• **REQUIRED TASK**
Would you return, line for line, the records starting at the line containing "This is a 0.46" and ending at the line containing "road 4 (residential): [(184,232),(425,231)]", with both of those lines included?

┌─ DATA FOR THIS TASK

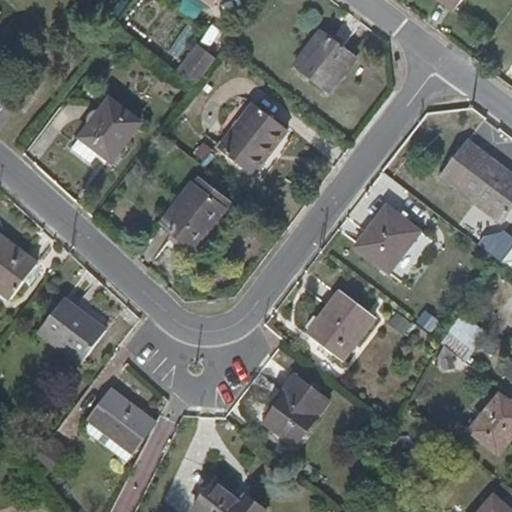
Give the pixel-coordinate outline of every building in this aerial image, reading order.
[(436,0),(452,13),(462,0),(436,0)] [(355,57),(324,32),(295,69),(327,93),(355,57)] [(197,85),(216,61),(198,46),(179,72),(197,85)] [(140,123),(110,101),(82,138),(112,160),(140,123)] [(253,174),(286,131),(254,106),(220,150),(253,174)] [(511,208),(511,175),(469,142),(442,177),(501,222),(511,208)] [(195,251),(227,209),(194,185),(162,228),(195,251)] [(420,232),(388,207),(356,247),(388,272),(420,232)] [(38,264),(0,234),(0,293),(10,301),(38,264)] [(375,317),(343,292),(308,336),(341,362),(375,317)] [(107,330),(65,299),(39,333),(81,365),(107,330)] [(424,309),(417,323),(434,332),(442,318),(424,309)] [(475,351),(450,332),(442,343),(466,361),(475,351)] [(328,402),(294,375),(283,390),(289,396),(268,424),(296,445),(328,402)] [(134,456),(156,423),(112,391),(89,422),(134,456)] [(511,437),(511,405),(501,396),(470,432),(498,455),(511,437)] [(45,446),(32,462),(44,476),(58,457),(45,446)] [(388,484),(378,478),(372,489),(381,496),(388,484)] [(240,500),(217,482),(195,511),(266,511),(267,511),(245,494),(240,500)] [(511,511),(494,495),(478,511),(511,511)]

└─
┌─ DATA FOR THIS TASK

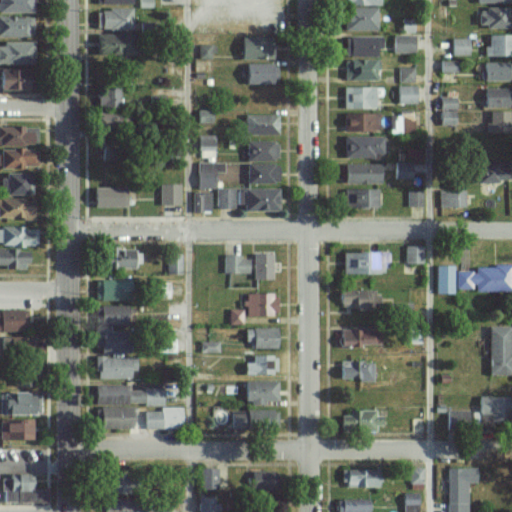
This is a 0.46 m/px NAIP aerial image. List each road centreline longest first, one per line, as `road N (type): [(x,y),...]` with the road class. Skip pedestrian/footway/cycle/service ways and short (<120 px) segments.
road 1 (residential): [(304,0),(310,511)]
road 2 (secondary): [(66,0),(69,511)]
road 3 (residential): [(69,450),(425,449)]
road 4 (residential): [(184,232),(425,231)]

└─
┌─ DATA FOR THIS TASK

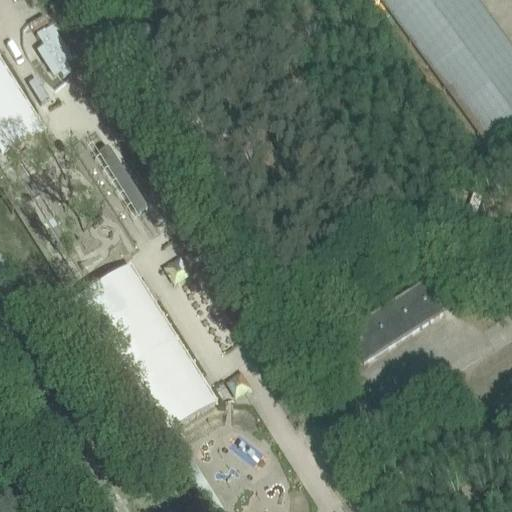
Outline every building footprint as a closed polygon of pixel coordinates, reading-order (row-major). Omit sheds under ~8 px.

└─

• **OUTPUT OF THE TASK**
This is a 0.46 m/px NAIP aerial image. List each road centreline longest first, one per line, as `road N (type): [(x,y),...]` with the road class. Skip pedestrian/footway/cycle/service ways and short (<120 px) segments.
road 1 (residential): [(304,0),(310,511)]
road 2 (secondary): [(66,0),(69,511)]
road 3 (residential): [(69,450),(425,449)]
road 4 (residential): [(184,232),(425,231)]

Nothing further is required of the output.